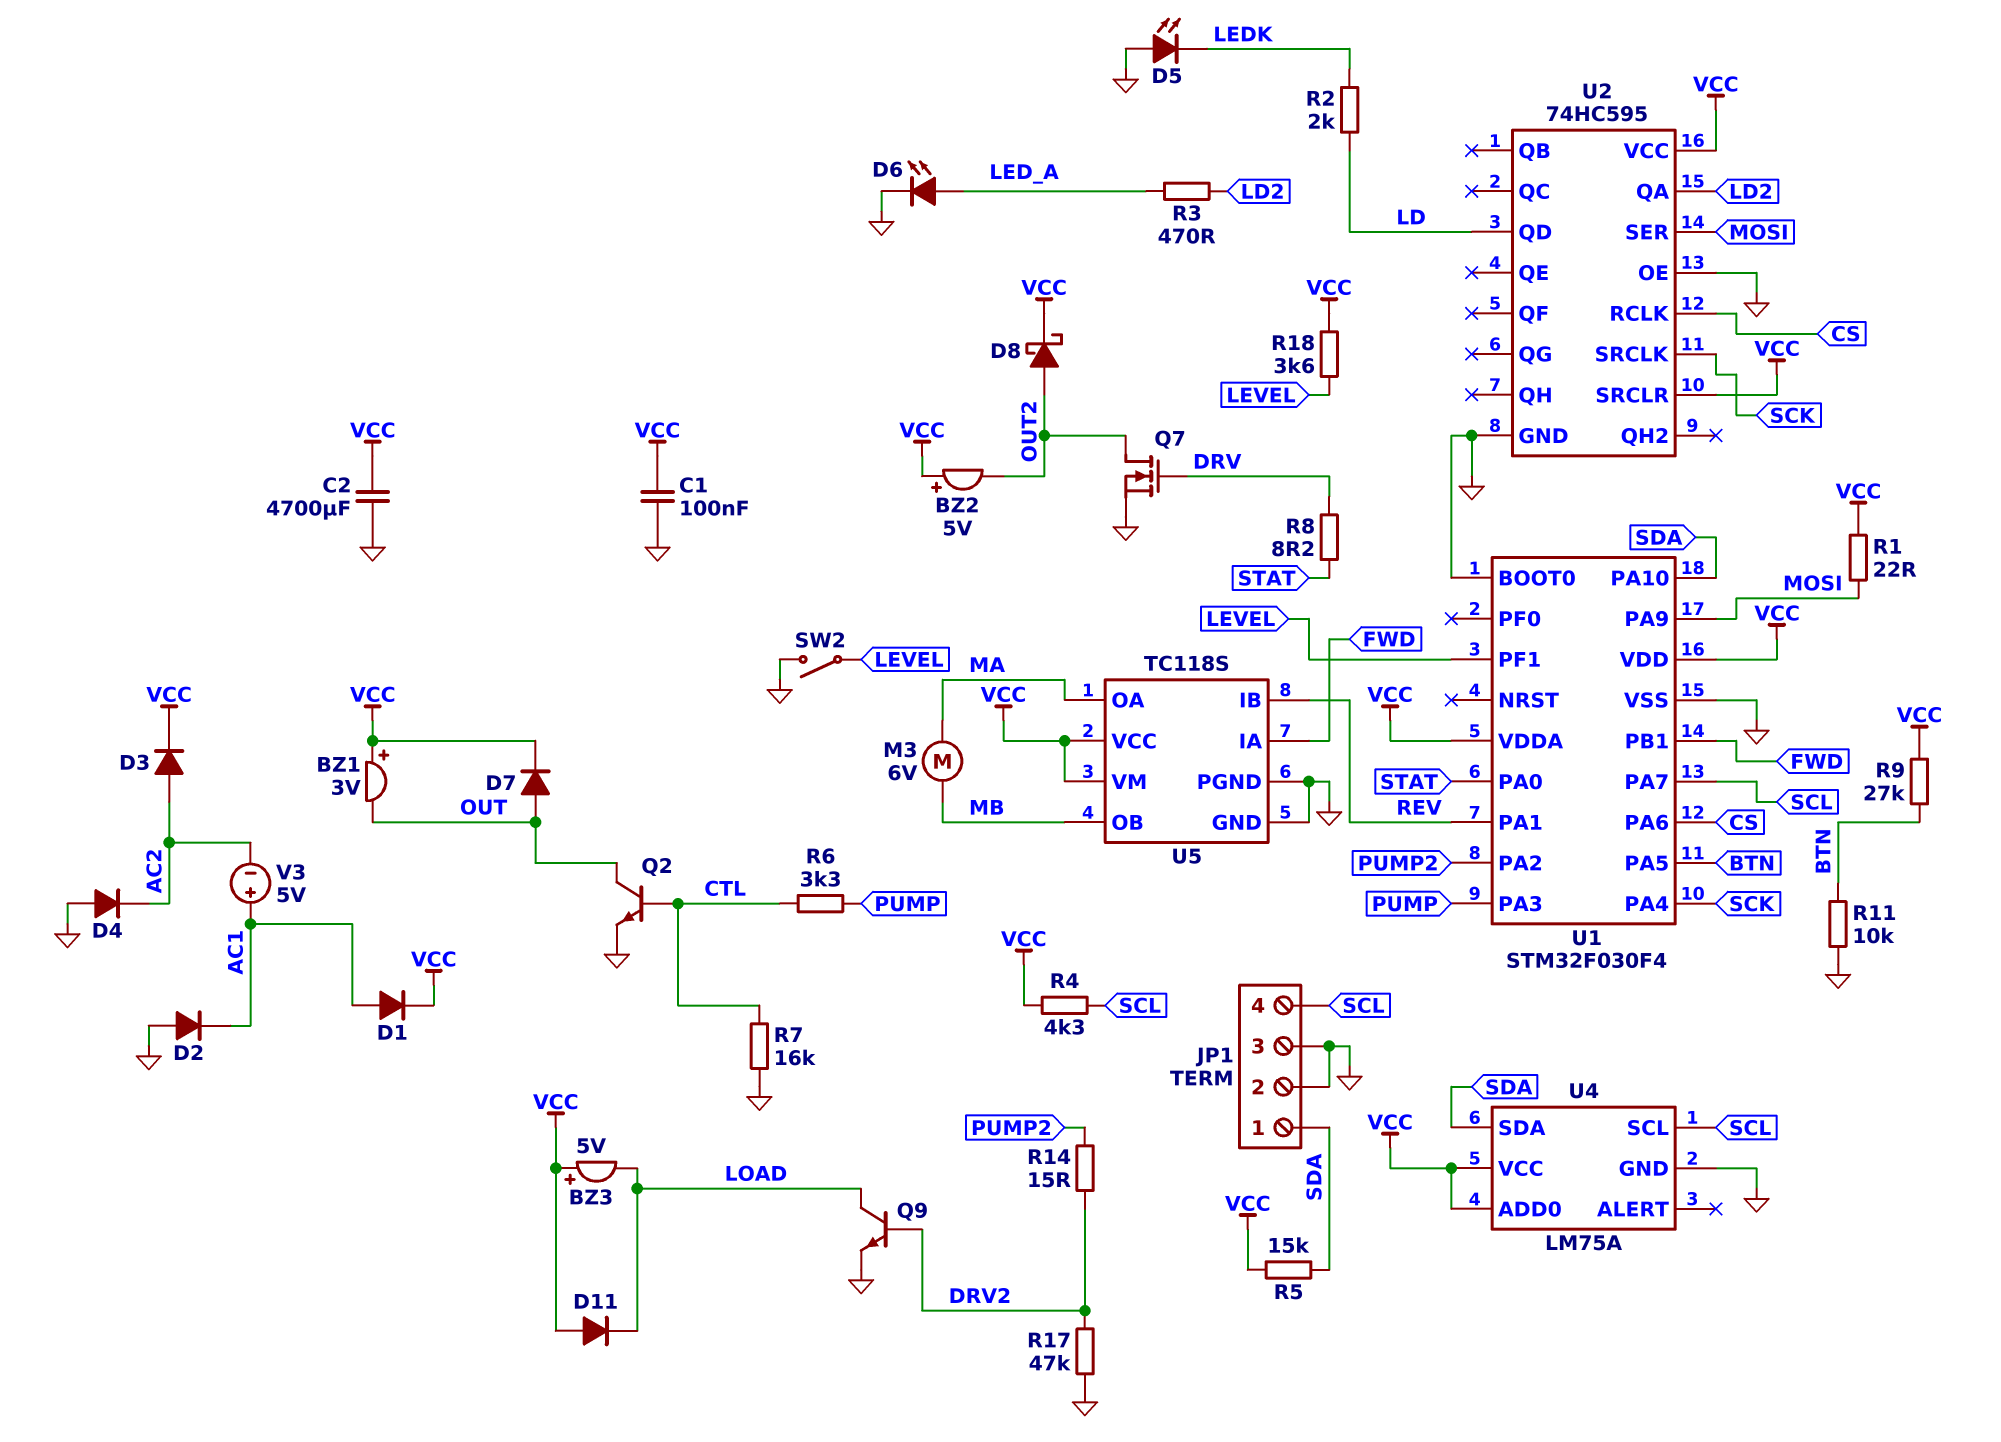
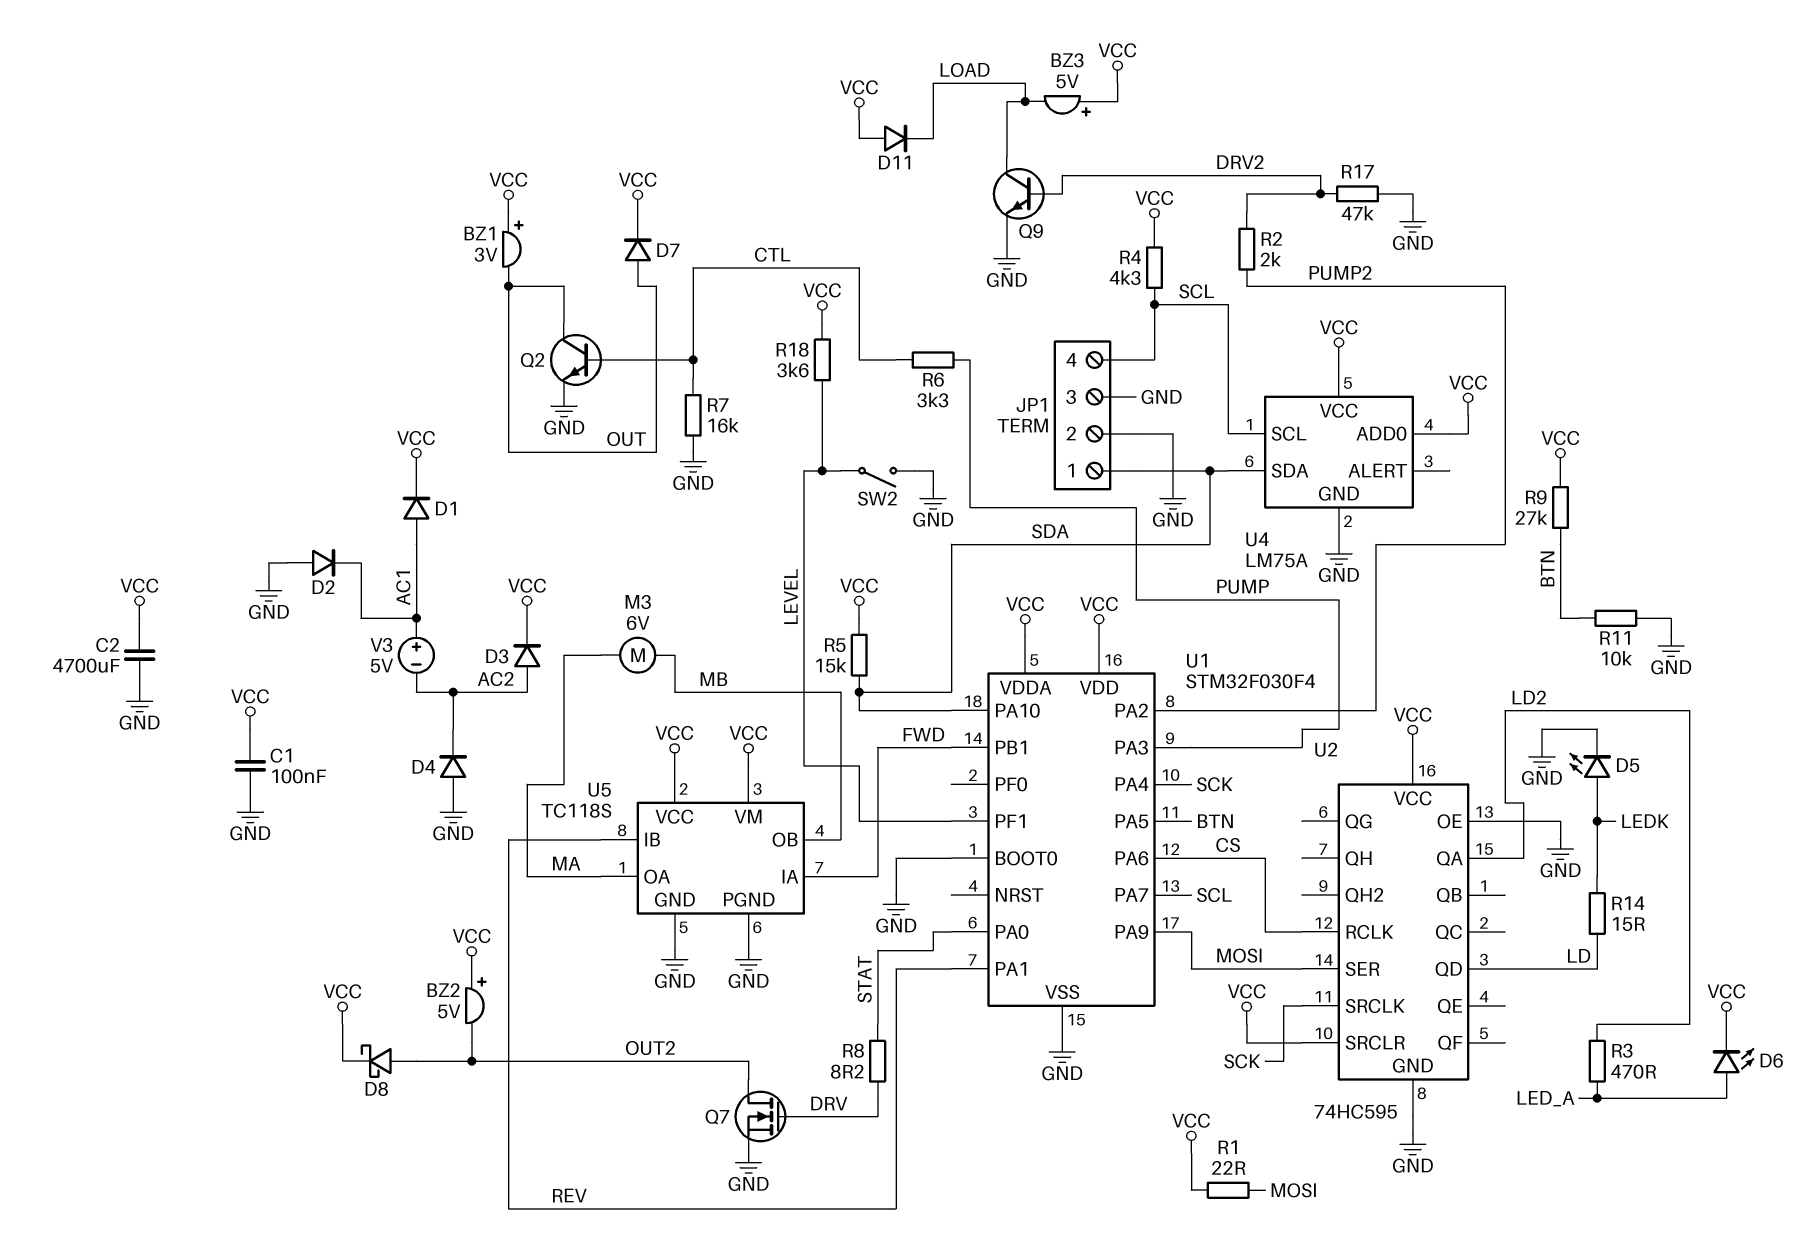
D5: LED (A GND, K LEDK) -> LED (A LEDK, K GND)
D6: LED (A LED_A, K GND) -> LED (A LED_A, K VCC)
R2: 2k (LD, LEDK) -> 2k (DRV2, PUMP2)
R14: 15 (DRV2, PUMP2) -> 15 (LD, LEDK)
-- -- --
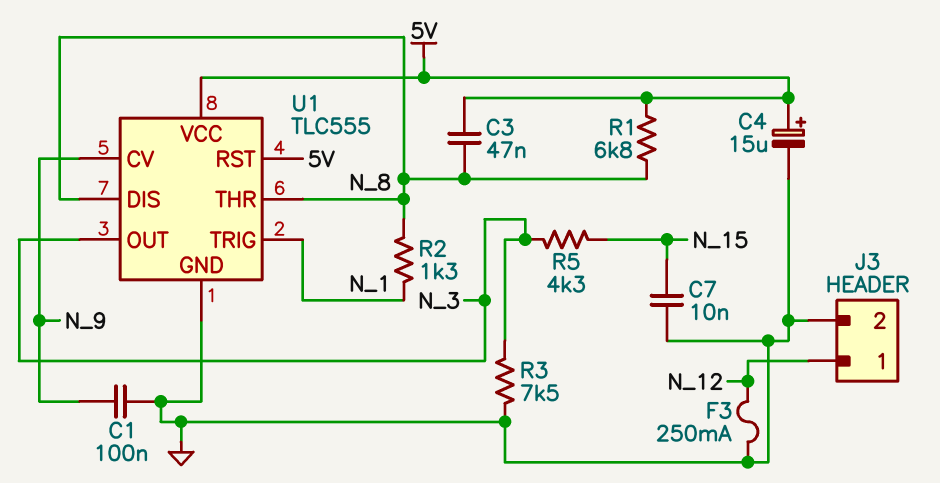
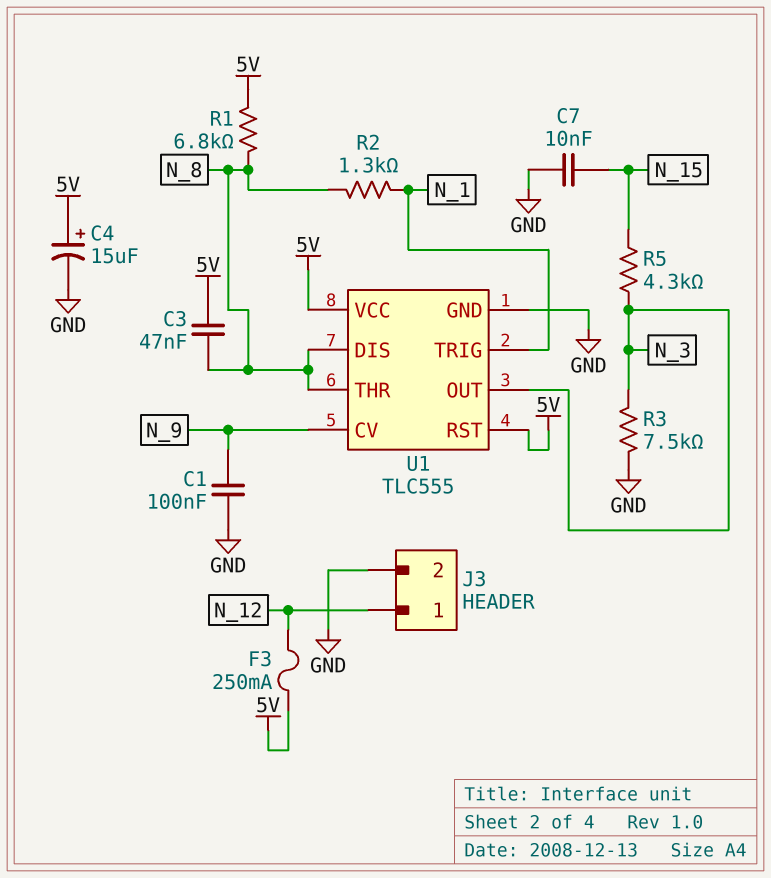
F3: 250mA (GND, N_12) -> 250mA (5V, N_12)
-- -- --
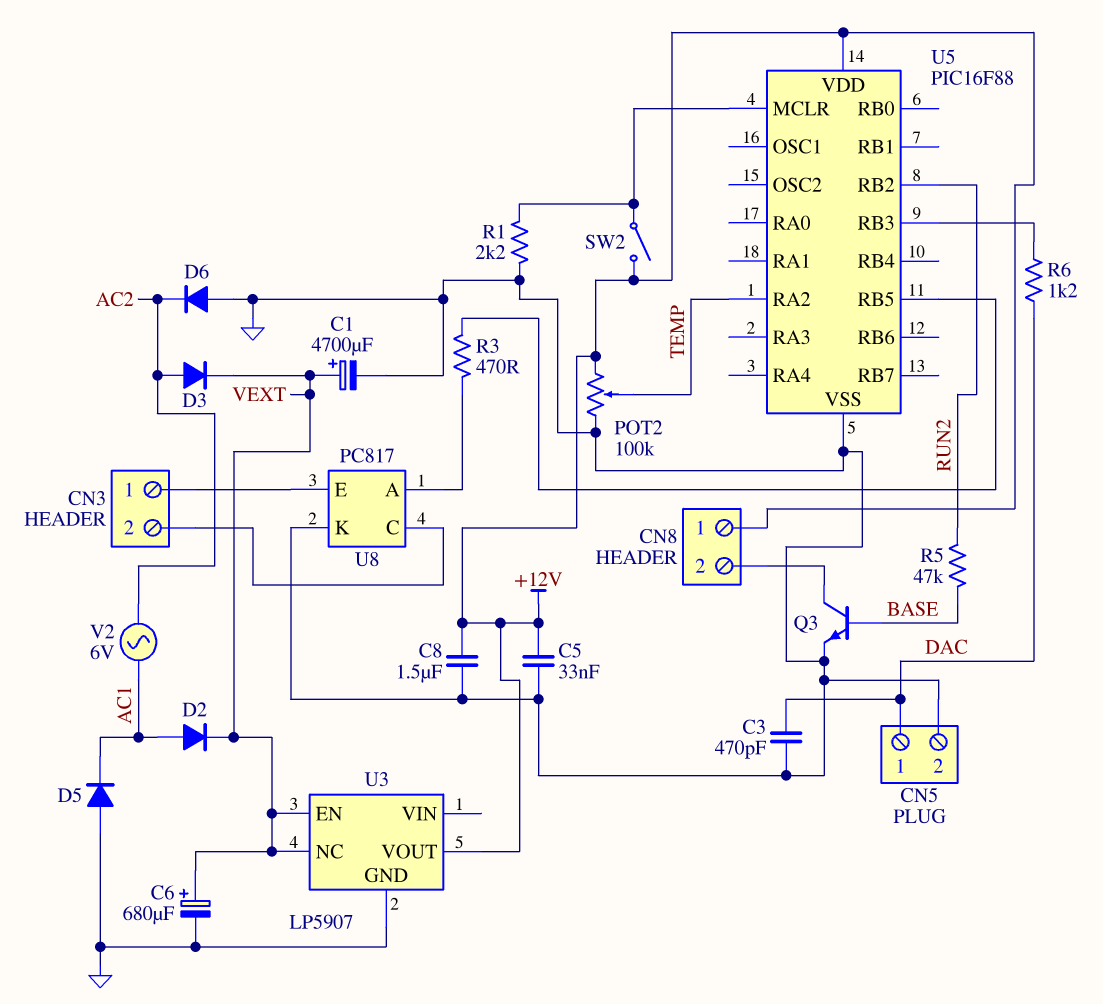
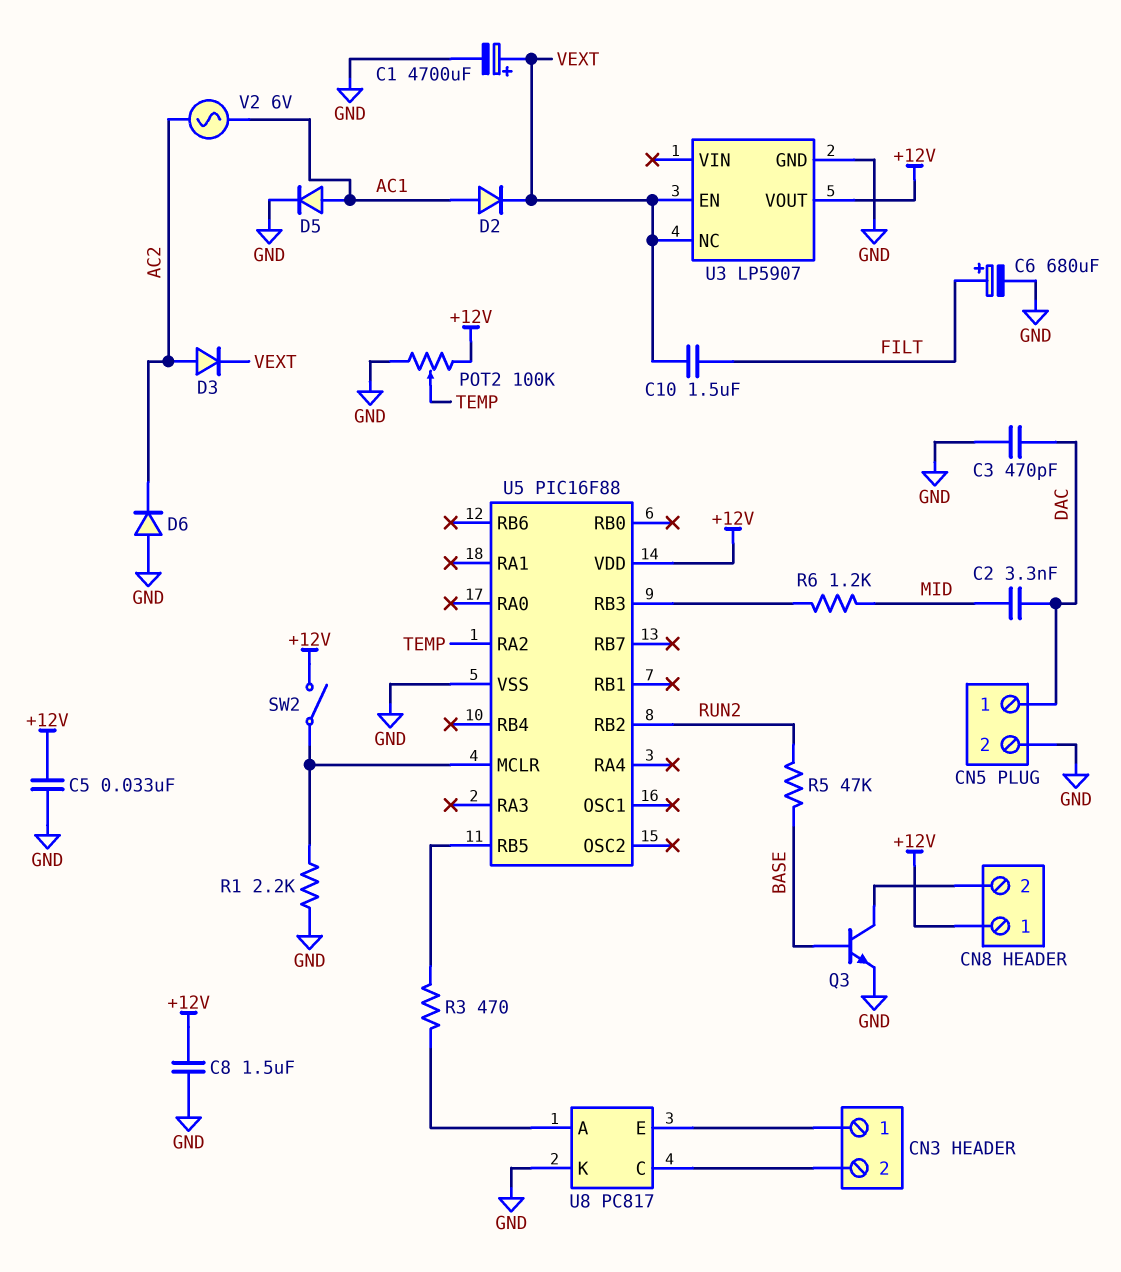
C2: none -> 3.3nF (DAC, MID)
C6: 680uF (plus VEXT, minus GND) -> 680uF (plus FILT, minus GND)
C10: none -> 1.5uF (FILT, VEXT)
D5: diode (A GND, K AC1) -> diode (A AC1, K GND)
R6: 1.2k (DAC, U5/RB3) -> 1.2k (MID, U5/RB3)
-- -- --
- **Directions for this task**: Retype, in the same exact form, the lines of the material above from the line holding "R2: 2k (LD, LEDK) -> 2k (DRV2, PUMP2)" through the line holding "R14: 15 (DRV2, PUMP2) -> 15 (LD, LEDK)".

- **Expected output**:
R2: 2k (LD, LEDK) -> 2k (DRV2, PUMP2)
R14: 15 (DRV2, PUMP2) -> 15 (LD, LEDK)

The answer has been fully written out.